--- Data segment ---

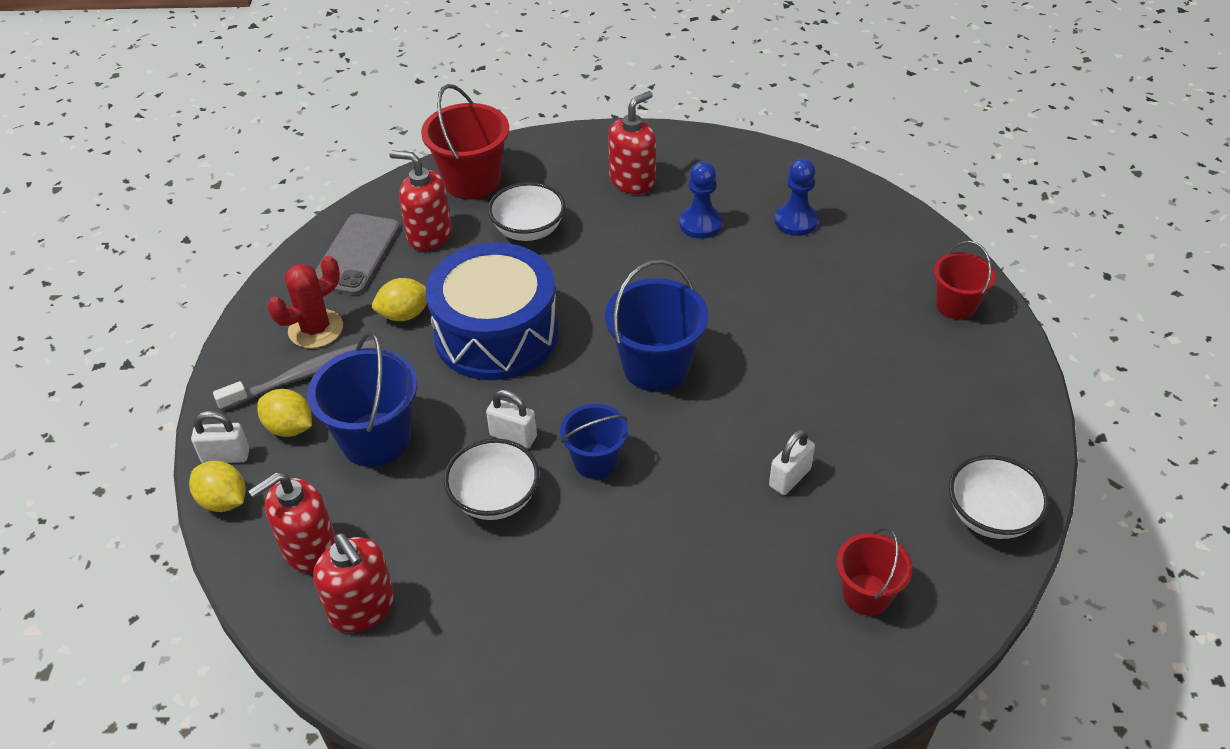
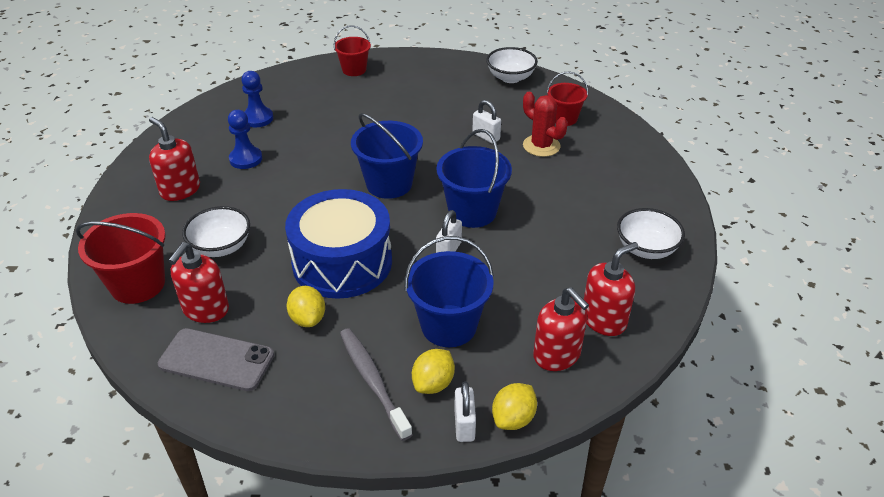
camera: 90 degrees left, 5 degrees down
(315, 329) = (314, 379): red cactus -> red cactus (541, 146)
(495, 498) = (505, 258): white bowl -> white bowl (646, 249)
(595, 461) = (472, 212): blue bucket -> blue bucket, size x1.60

---

Leaving out the pictures, repeat the data above exactly.

■ Exercise response ■
camera: 90 degrees left, 5 degrees down
(315, 329) = (314, 379): red cactus -> red cactus (541, 146)
(495, 498) = (505, 258): white bowl -> white bowl (646, 249)
(595, 461) = (472, 212): blue bucket -> blue bucket, size x1.60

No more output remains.